INSTRUCTIONS TO FOLLOW → Nothing but the records, repeated exactly, should form the response.

(EXERCISE INPUTS begins)

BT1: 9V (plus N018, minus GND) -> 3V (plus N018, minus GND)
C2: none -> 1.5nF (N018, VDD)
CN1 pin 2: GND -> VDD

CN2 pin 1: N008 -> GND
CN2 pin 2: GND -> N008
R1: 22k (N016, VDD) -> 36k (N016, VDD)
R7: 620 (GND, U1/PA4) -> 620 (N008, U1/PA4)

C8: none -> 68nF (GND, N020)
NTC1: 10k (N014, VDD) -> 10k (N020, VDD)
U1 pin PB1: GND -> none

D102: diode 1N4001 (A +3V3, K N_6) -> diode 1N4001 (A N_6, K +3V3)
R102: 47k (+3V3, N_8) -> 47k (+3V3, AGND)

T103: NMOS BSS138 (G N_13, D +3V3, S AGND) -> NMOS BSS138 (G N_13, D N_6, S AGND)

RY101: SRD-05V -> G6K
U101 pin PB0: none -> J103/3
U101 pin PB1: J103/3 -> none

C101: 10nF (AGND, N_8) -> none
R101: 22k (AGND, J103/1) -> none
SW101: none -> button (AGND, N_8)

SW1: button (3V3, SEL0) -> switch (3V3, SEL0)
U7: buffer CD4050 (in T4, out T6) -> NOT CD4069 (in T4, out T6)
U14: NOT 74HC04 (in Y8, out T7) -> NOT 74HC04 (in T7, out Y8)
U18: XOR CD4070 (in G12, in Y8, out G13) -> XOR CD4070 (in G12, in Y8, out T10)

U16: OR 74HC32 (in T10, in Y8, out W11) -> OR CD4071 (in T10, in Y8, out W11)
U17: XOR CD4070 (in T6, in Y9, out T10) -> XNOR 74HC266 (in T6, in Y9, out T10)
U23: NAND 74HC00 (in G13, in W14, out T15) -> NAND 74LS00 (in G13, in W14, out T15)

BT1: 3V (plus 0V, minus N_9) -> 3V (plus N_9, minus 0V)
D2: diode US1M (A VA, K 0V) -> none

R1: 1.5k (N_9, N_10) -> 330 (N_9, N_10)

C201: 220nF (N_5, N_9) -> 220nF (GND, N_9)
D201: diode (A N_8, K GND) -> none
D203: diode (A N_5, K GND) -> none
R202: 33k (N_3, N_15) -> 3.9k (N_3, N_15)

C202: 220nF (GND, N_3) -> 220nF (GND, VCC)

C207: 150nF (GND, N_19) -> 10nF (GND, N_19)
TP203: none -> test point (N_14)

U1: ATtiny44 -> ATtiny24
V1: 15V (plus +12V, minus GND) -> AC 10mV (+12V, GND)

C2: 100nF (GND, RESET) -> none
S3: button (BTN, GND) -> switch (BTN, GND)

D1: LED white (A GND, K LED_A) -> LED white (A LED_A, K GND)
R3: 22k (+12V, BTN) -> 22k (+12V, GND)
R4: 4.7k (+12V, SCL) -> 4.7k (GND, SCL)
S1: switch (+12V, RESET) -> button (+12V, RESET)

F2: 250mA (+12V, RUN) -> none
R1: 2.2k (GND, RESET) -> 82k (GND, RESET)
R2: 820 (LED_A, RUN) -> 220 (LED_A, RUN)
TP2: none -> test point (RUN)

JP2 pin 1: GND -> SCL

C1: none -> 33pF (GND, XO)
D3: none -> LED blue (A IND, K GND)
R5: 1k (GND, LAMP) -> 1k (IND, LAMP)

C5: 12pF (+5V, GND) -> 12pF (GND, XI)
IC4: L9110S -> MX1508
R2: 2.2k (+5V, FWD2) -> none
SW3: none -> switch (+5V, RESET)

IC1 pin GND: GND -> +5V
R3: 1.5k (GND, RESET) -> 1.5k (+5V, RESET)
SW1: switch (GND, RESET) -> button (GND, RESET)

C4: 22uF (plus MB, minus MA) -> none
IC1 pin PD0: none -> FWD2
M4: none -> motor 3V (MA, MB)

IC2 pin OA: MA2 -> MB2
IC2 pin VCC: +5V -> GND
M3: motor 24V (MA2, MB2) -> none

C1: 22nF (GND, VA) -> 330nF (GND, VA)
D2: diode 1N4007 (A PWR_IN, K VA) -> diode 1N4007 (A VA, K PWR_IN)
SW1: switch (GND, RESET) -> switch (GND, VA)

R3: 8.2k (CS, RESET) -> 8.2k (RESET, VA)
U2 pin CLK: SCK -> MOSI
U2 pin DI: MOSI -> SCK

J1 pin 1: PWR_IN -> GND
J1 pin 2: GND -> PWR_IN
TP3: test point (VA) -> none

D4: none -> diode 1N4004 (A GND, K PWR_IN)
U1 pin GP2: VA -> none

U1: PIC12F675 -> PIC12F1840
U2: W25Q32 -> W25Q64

(EXERCISE INPUTS ends)

EXPECTED OUTPUT →
BT1: 9V (plus N018, minus GND) -> 3V (plus N018, minus GND)
C2: none -> 1.5nF (N018, VDD)
CN1 pin 2: GND -> VDD

CN2 pin 1: N008 -> GND
CN2 pin 2: GND -> N008
R1: 22k (N016, VDD) -> 36k (N016, VDD)
R7: 620 (GND, U1/PA4) -> 620 (N008, U1/PA4)

C8: none -> 68nF (GND, N020)
NTC1: 10k (N014, VDD) -> 10k (N020, VDD)
U1 pin PB1: GND -> none

D102: diode 1N4001 (A +3V3, K N_6) -> diode 1N4001 (A N_6, K +3V3)
R102: 47k (+3V3, N_8) -> 47k (+3V3, AGND)

T103: NMOS BSS138 (G N_13, D +3V3, S AGND) -> NMOS BSS138 (G N_13, D N_6, S AGND)

RY101: SRD-05V -> G6K
U101 pin PB0: none -> J103/3
U101 pin PB1: J103/3 -> none

C101: 10nF (AGND, N_8) -> none
R101: 22k (AGND, J103/1) -> none
SW101: none -> button (AGND, N_8)

SW1: button (3V3, SEL0) -> switch (3V3, SEL0)
U7: buffer CD4050 (in T4, out T6) -> NOT CD4069 (in T4, out T6)
U14: NOT 74HC04 (in Y8, out T7) -> NOT 74HC04 (in T7, out Y8)
U18: XOR CD4070 (in G12, in Y8, out G13) -> XOR CD4070 (in G12, in Y8, out T10)

U16: OR 74HC32 (in T10, in Y8, out W11) -> OR CD4071 (in T10, in Y8, out W11)
U17: XOR CD4070 (in T6, in Y9, out T10) -> XNOR 74HC266 (in T6, in Y9, out T10)
U23: NAND 74HC00 (in G13, in W14, out T15) -> NAND 74LS00 (in G13, in W14, out T15)

BT1: 3V (plus 0V, minus N_9) -> 3V (plus N_9, minus 0V)
D2: diode US1M (A VA, K 0V) -> none

R1: 1.5k (N_9, N_10) -> 330 (N_9, N_10)

C201: 220nF (N_5, N_9) -> 220nF (GND, N_9)
D201: diode (A N_8, K GND) -> none
D203: diode (A N_5, K GND) -> none
R202: 33k (N_3, N_15) -> 3.9k (N_3, N_15)

C202: 220nF (GND, N_3) -> 220nF (GND, VCC)

C207: 150nF (GND, N_19) -> 10nF (GND, N_19)
TP203: none -> test point (N_14)

U1: ATtiny44 -> ATtiny24
V1: 15V (plus +12V, minus GND) -> AC 10mV (+12V, GND)

C2: 100nF (GND, RESET) -> none
S3: button (BTN, GND) -> switch (BTN, GND)

D1: LED white (A GND, K LED_A) -> LED white (A LED_A, K GND)
R3: 22k (+12V, BTN) -> 22k (+12V, GND)
R4: 4.7k (+12V, SCL) -> 4.7k (GND, SCL)
S1: switch (+12V, RESET) -> button (+12V, RESET)

F2: 250mA (+12V, RUN) -> none
R1: 2.2k (GND, RESET) -> 82k (GND, RESET)
R2: 820 (LED_A, RUN) -> 220 (LED_A, RUN)
TP2: none -> test point (RUN)

JP2 pin 1: GND -> SCL

C1: none -> 33pF (GND, XO)
D3: none -> LED blue (A IND, K GND)
R5: 1k (GND, LAMP) -> 1k (IND, LAMP)

C5: 12pF (+5V, GND) -> 12pF (GND, XI)
IC4: L9110S -> MX1508
R2: 2.2k (+5V, FWD2) -> none
SW3: none -> switch (+5V, RESET)

IC1 pin GND: GND -> +5V
R3: 1.5k (GND, RESET) -> 1.5k (+5V, RESET)
SW1: switch (GND, RESET) -> button (GND, RESET)

C4: 22uF (plus MB, minus MA) -> none
IC1 pin PD0: none -> FWD2
M4: none -> motor 3V (MA, MB)

IC2 pin OA: MA2 -> MB2
IC2 pin VCC: +5V -> GND
M3: motor 24V (MA2, MB2) -> none

C1: 22nF (GND, VA) -> 330nF (GND, VA)
D2: diode 1N4007 (A PWR_IN, K VA) -> diode 1N4007 (A VA, K PWR_IN)
SW1: switch (GND, RESET) -> switch (GND, VA)

R3: 8.2k (CS, RESET) -> 8.2k (RESET, VA)
U2 pin CLK: SCK -> MOSI
U2 pin DI: MOSI -> SCK

J1 pin 1: PWR_IN -> GND
J1 pin 2: GND -> PWR_IN
TP3: test point (VA) -> none

D4: none -> diode 1N4004 (A GND, K PWR_IN)
U1 pin GP2: VA -> none

U1: PIC12F675 -> PIC12F1840
U2: W25Q32 -> W25Q64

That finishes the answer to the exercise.